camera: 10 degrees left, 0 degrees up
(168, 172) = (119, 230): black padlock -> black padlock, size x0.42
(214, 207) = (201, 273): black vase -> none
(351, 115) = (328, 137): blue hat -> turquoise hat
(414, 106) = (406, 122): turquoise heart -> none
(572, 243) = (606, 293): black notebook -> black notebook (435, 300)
----
[Instructions for the task]
Your reply must consist solely of the number of lines in the listing above that include the word "black".

[Task solution]
3